▶ [WHAT TO PRODUCE]: Could you quote, exactly as they stand, the lines running from the one with "Segment stroma." to the final line of the material?

[Data records]
------------------------------------------------------------
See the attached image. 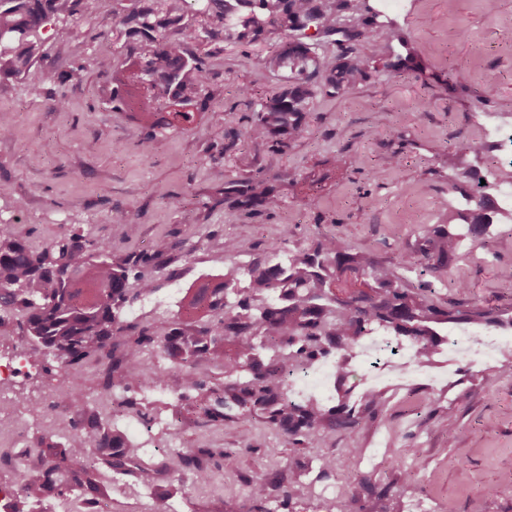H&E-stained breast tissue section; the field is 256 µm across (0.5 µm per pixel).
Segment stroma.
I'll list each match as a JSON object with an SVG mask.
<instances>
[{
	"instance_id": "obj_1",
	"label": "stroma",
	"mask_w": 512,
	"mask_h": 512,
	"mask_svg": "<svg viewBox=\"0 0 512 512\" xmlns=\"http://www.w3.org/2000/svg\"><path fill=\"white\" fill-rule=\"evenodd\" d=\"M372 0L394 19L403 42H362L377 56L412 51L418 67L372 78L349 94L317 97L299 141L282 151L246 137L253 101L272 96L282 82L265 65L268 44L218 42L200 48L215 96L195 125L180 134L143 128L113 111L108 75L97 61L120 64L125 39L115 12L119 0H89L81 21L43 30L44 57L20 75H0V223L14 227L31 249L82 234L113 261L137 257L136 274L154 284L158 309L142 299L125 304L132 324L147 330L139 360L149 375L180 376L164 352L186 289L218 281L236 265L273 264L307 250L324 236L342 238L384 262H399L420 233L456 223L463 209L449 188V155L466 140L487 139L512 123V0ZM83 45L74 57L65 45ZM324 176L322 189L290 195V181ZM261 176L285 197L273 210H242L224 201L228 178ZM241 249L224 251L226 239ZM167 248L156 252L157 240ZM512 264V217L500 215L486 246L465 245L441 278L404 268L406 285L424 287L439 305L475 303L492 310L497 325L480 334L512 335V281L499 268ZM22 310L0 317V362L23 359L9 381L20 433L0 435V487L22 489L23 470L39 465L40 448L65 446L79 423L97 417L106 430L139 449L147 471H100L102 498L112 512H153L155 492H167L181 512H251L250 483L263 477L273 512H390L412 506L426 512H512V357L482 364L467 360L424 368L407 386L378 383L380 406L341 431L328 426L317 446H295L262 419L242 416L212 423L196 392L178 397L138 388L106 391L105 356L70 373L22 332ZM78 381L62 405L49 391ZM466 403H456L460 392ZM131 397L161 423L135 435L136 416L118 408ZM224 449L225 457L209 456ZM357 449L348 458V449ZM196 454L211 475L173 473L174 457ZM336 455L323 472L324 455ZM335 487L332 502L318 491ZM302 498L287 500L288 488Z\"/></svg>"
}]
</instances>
------------------------------------------------------------
▶ [THE ANSWER]:
Segment stroma.
I'll list each match as a JSON object with an SVG mask.
<instances>
[{
	"instance_id": "obj_1",
	"label": "stroma",
	"mask_w": 512,
	"mask_h": 512,
	"mask_svg": "<svg viewBox=\"0 0 512 512\" xmlns=\"http://www.w3.org/2000/svg\"><path fill=\"white\" fill-rule=\"evenodd\" d=\"M372 0L394 19L403 42H362L377 56L412 51L418 67L372 78L349 94L317 97L299 141L282 151L246 137L253 101L272 96L282 82L265 65L268 44L218 42L200 48L215 96L195 125L180 134L143 128L113 111L108 75L97 61L120 64L125 39L115 12L119 0H89L81 21L43 30L44 57L20 75H0V223L14 227L31 249L82 234L113 261L137 257L136 274L154 284L158 309L142 299L125 304L132 324L147 330L139 360L149 375L180 376L164 352L186 289L218 281L236 265L273 264L307 250L324 236L342 238L384 262H399L420 233L456 223L463 209L449 188V155L466 140L487 139L512 123V0ZM83 45L74 57L65 45ZM324 176L322 189L290 195V181ZM261 176L285 197L273 210H242L224 201L228 178ZM241 249L224 251L226 239ZM167 248L156 252L157 240ZM512 264V217L500 215L486 246L465 245L441 278L404 268L406 285L424 287L439 305L475 303L492 310L497 325L480 334L512 335V281L499 268ZM22 310L0 317V362L23 359L9 381L20 433L0 435V487L22 489L23 470L39 465L40 448L65 446L79 423L97 417L106 430L139 449L147 471H100L102 498L112 512H153L155 492H167L181 512H251L250 483L263 477L273 512H390L412 506L426 512H512V357L482 364L467 360L424 368L407 386L378 383L380 406L341 431L328 426L317 446H295L262 419L242 416L212 423L196 392L178 397L138 388L106 391L105 356L70 373L22 332ZM78 381L62 405L49 391ZM466 403H456L460 392ZM131 397L161 423L135 435L136 416L118 408ZM224 449L225 457L209 456ZM357 449L348 458V449ZM196 454L211 475L173 473L174 457ZM336 455L323 472L324 455ZM335 487L332 502L318 491ZM302 498L287 500L288 488Z\"/></svg>"
}]
</instances>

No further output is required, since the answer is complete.